DATASET RECORDS ▸
|---|

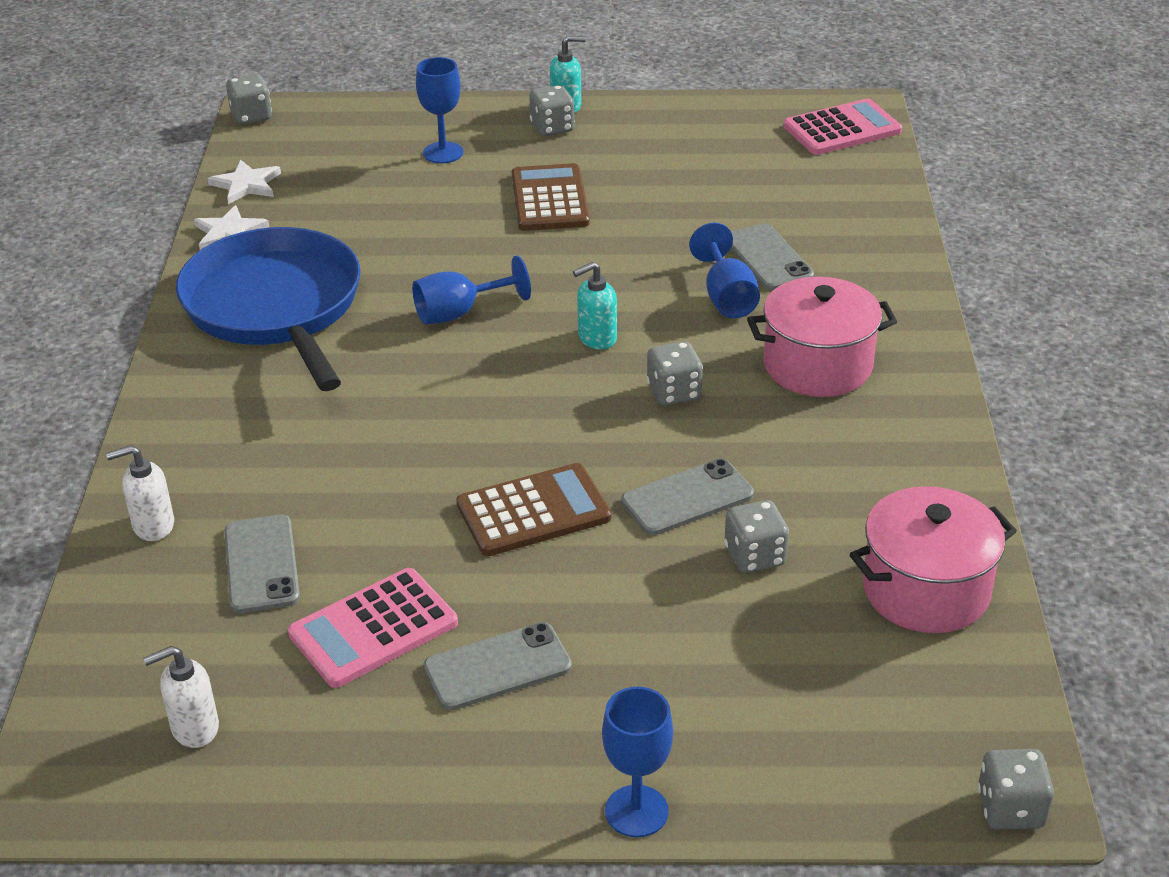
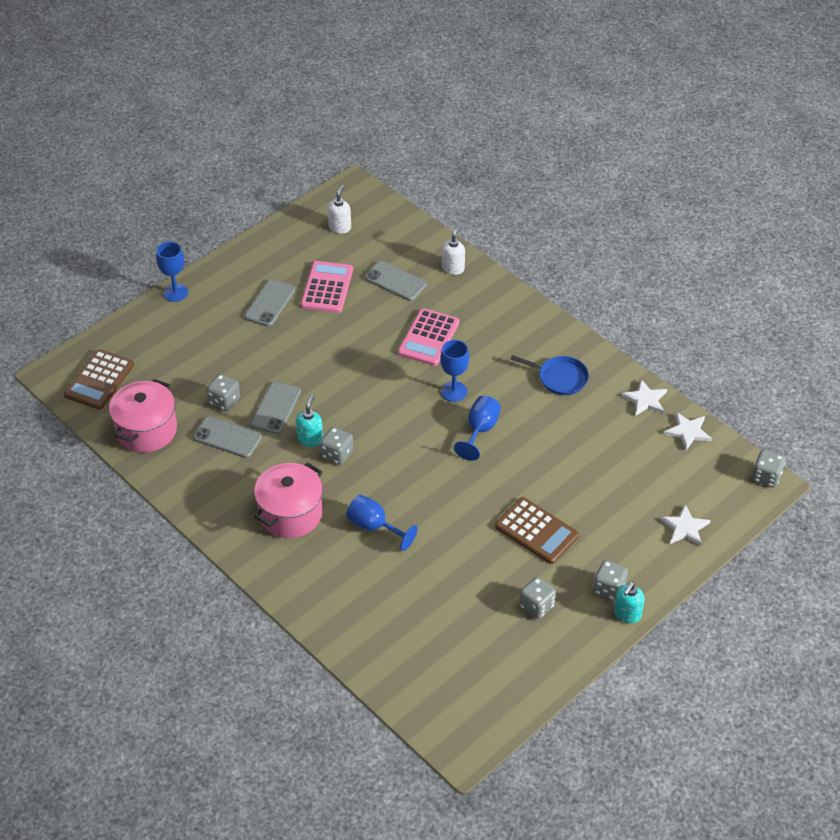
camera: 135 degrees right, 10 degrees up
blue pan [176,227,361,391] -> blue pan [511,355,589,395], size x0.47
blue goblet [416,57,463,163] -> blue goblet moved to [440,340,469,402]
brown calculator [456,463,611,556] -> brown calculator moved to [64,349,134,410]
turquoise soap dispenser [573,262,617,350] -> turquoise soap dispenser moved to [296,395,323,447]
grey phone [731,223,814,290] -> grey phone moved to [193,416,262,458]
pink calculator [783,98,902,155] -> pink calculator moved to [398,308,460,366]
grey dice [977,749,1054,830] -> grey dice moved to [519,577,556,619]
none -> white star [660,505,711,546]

|---|

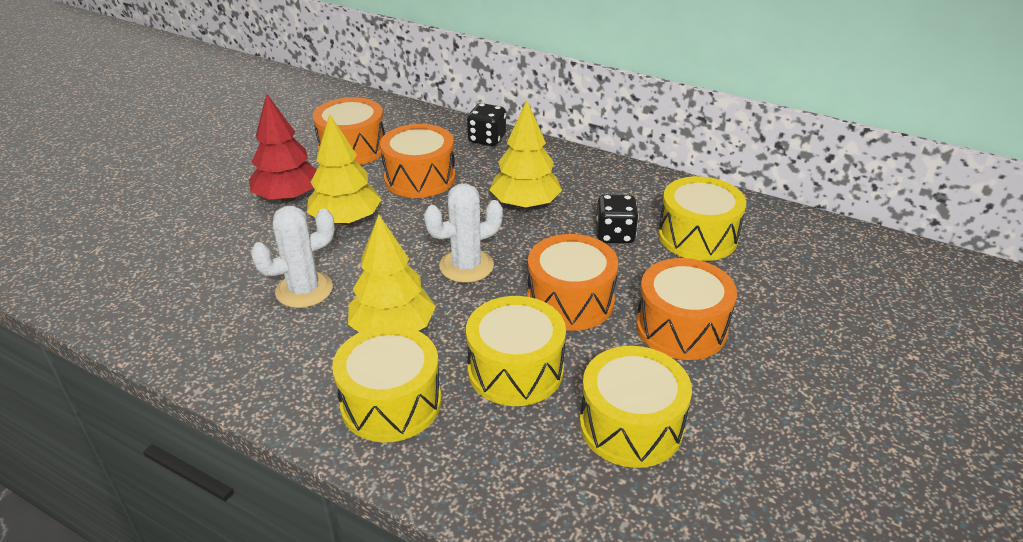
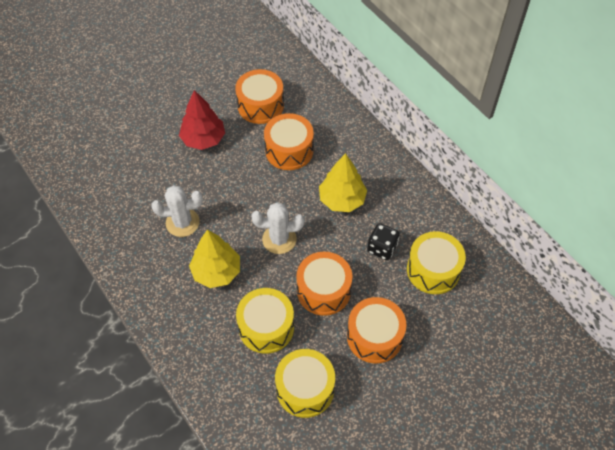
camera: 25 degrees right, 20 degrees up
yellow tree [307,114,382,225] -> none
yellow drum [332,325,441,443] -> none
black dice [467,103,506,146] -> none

|---|

PROBLEM REQUIREMENTS ▸ Repeat, exactly as they stand above, the lines from the line with "blue goblet [416,57,463,163]" to the line with "none -> white star [660,505,711,546]", both lines included.

SOLUTION FOR THIS PROBLEM ▸
blue goblet [416,57,463,163] -> blue goblet moved to [440,340,469,402]
brown calculator [456,463,611,556] -> brown calculator moved to [64,349,134,410]
turquoise soap dispenser [573,262,617,350] -> turquoise soap dispenser moved to [296,395,323,447]
grey phone [731,223,814,290] -> grey phone moved to [193,416,262,458]
pink calculator [783,98,902,155] -> pink calculator moved to [398,308,460,366]
grey dice [977,749,1054,830] -> grey dice moved to [519,577,556,619]
none -> white star [660,505,711,546]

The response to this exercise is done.